Directions: Could you repeat the records below exactly, leaving out any pictures?

Data extracts:
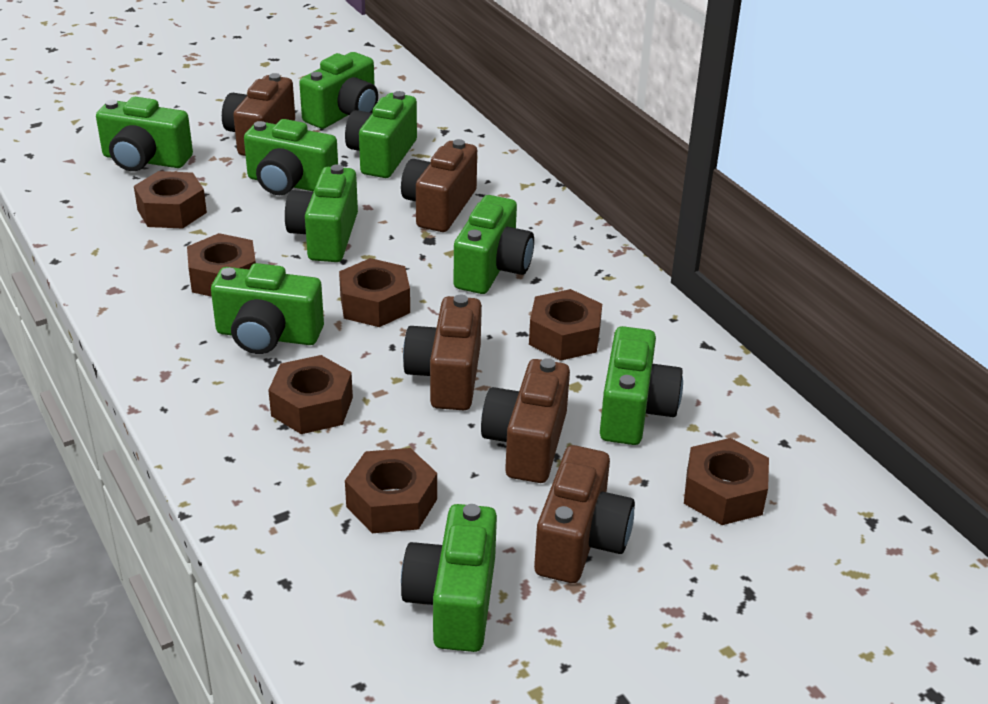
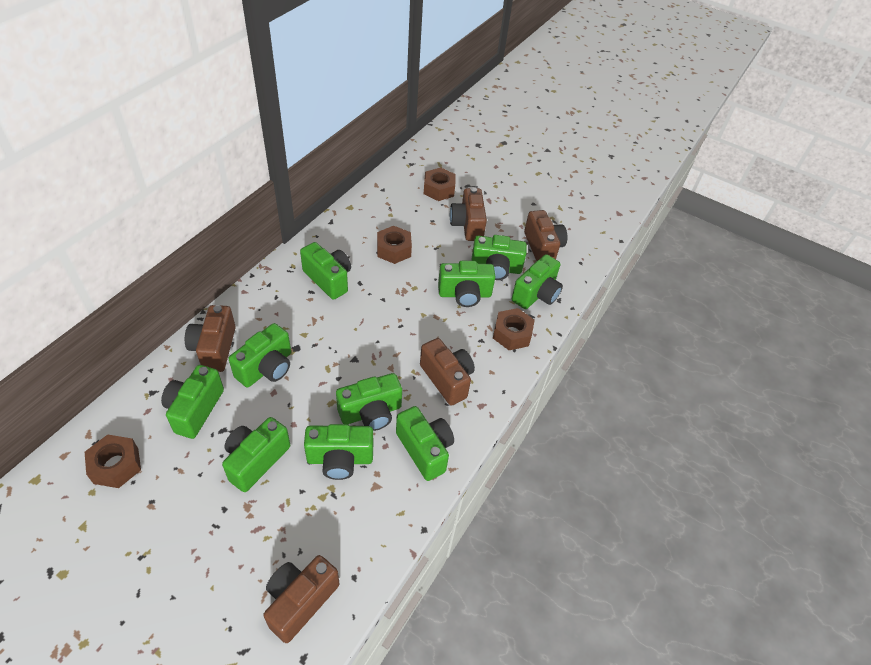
brown nut: 7 -> 4
green camera: 9 -> 10

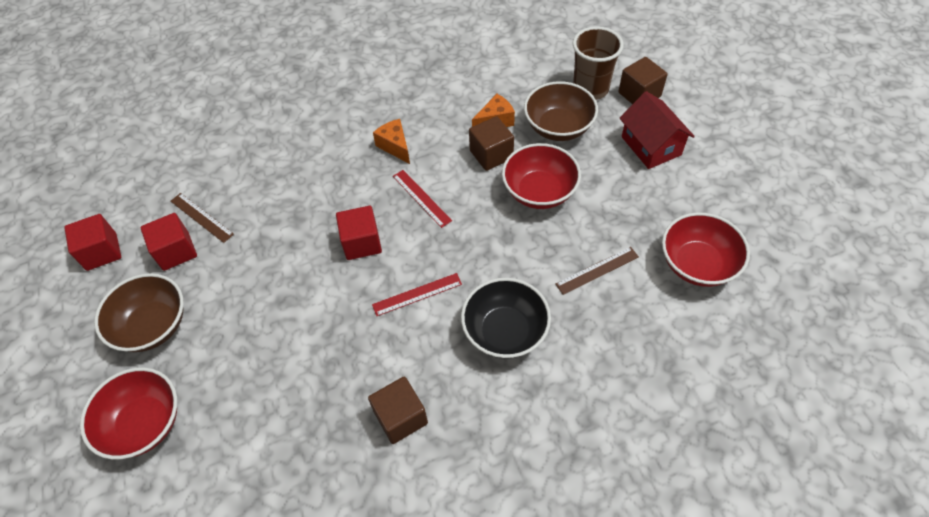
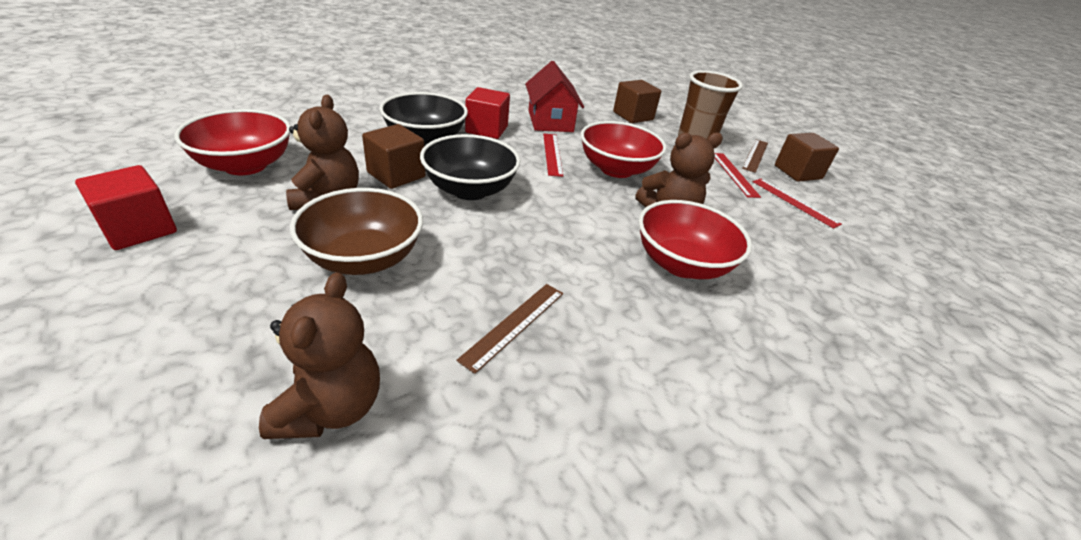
black bowl: 1 -> 2
brown bowl: 2 -> 1
brown teddy bear: 0 -> 3
orange cheese: 2 -> 0
red cube: 3 -> 2
red ruler: 2 -> 3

Answer to this problem:
brown nut: 7 -> 4
green camera: 9 -> 10

black bowl: 1 -> 2
brown bowl: 2 -> 1
brown teddy bear: 0 -> 3
orange cheese: 2 -> 0
red cube: 3 -> 2
red ruler: 2 -> 3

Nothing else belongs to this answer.